About this exercise => Retype the following data exactly, but leave its pictures out.

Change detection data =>
★ ★ ★ ★ ★

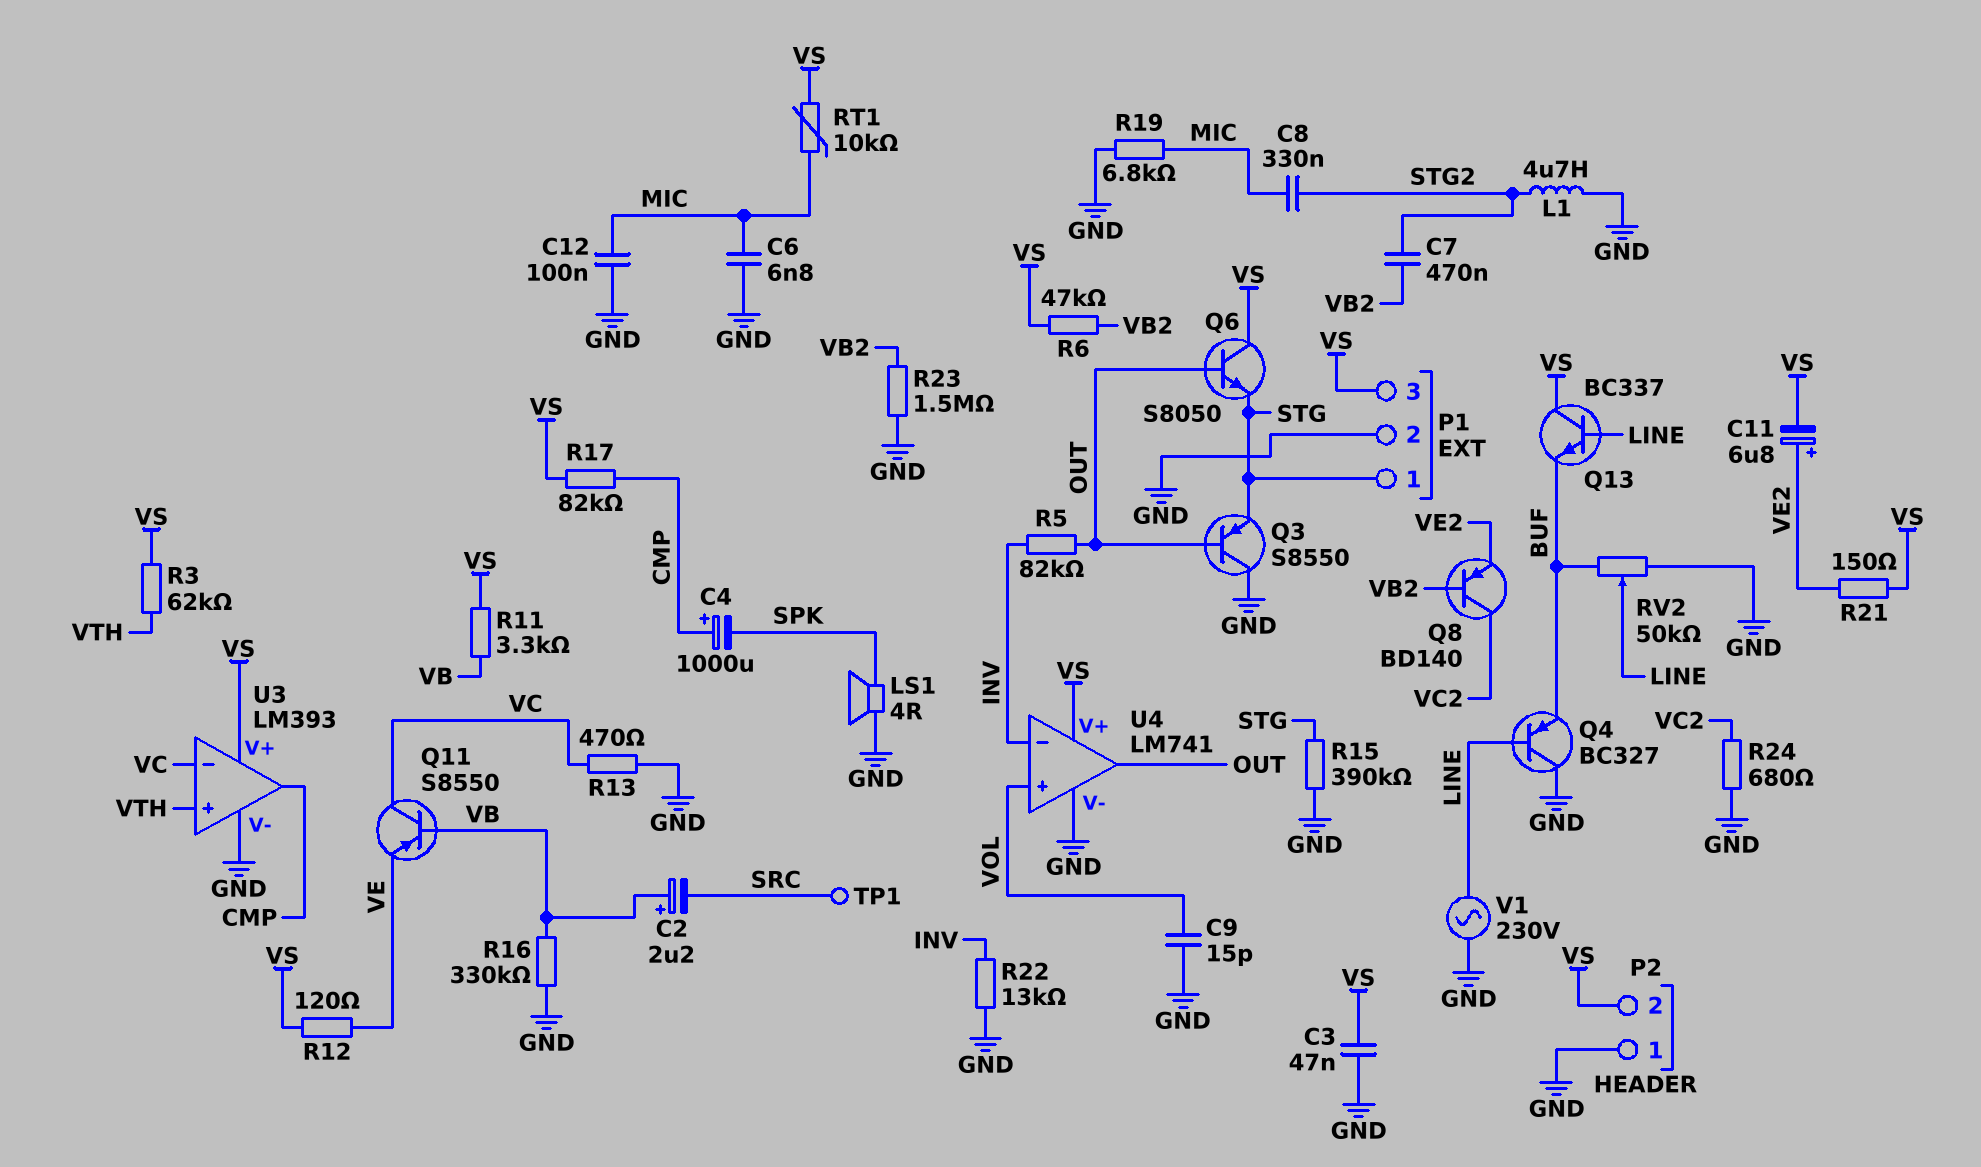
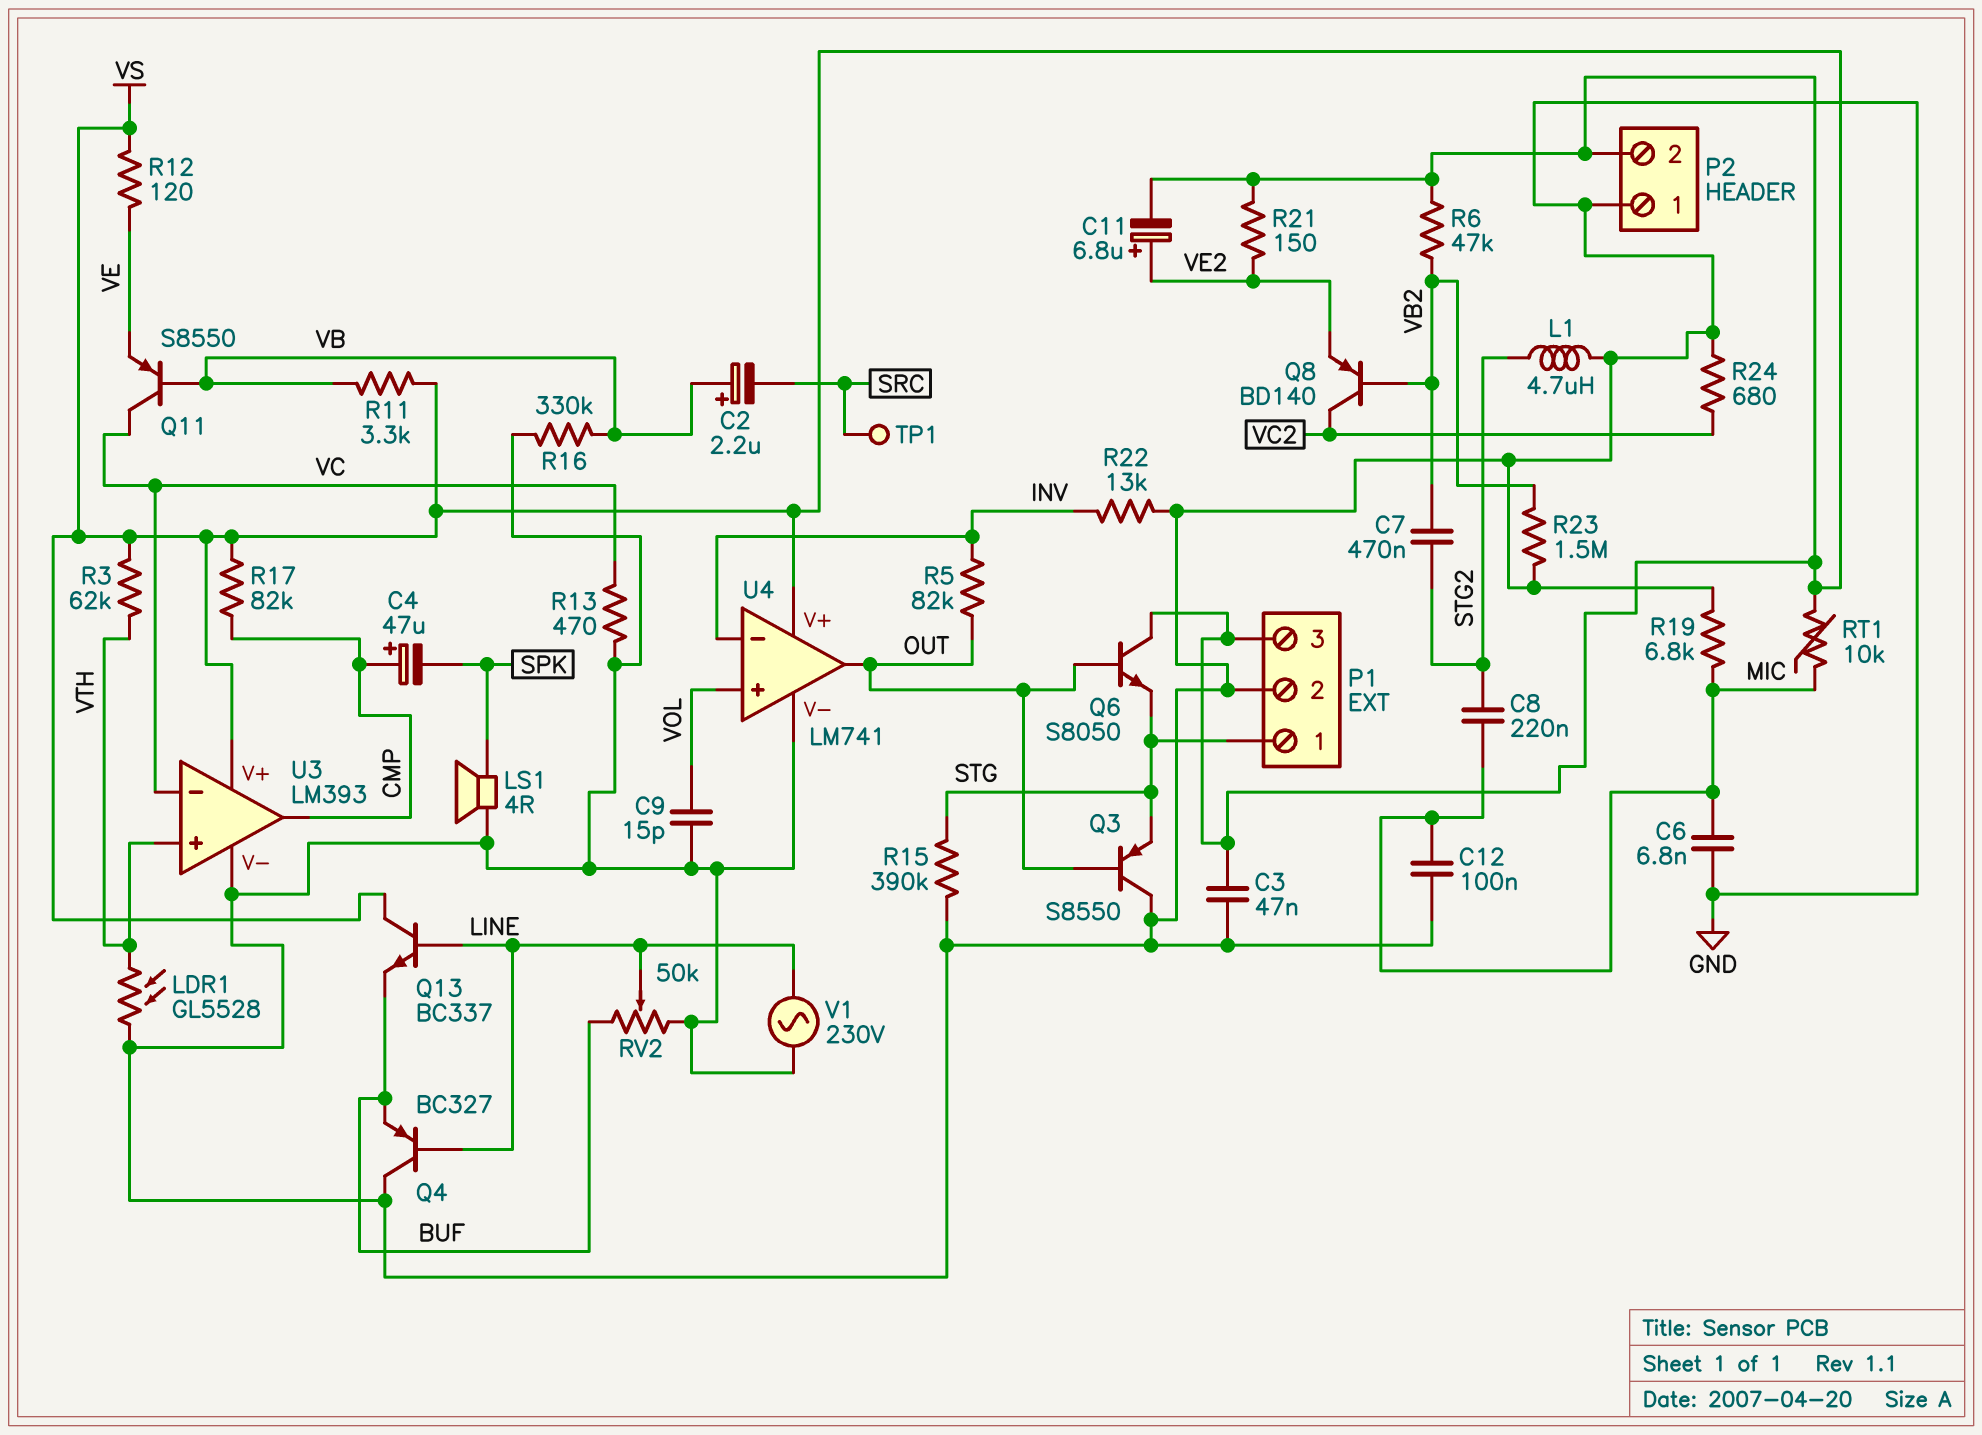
C4: 1000uF (plus CMP, minus SPK) -> 47uF (plus CMP, minus SPK)
C8: 330nF (MIC, STG2) -> 220nF (MIC, STG2)
LDR1: none -> GL5528 (GND, VTH)

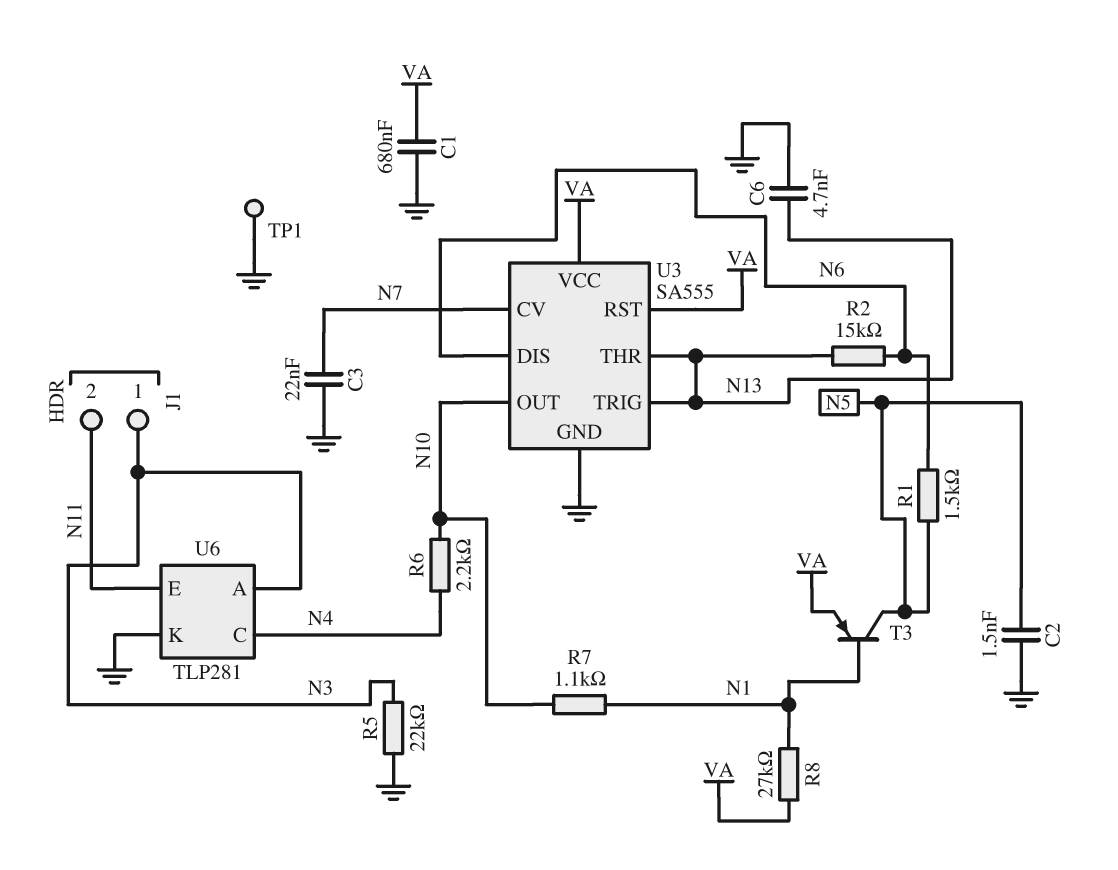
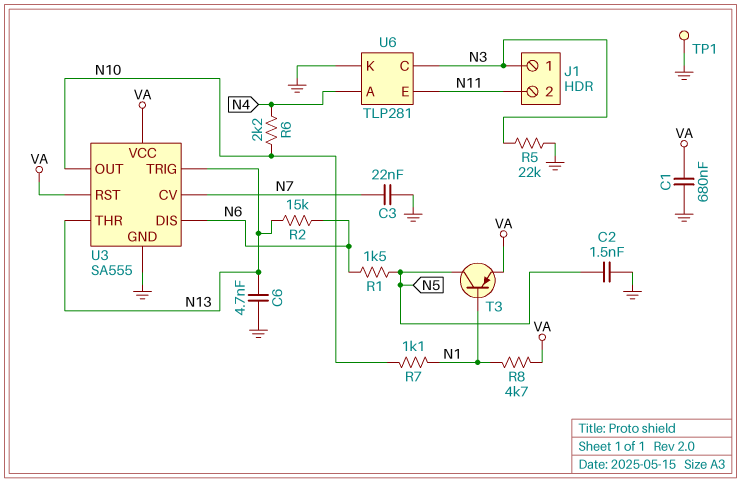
R8: 27k (N1, VA) -> 4.7k (N1, VA)
U6 pin A: N3 -> N4
U6 pin C: N4 -> N3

★ ★ ★ ★ ★

Result =>
C4: 1000uF (plus CMP, minus SPK) -> 47uF (plus CMP, minus SPK)
C8: 330nF (MIC, STG2) -> 220nF (MIC, STG2)
LDR1: none -> GL5528 (GND, VTH)

R8: 27k (N1, VA) -> 4.7k (N1, VA)
U6 pin A: N3 -> N4
U6 pin C: N4 -> N3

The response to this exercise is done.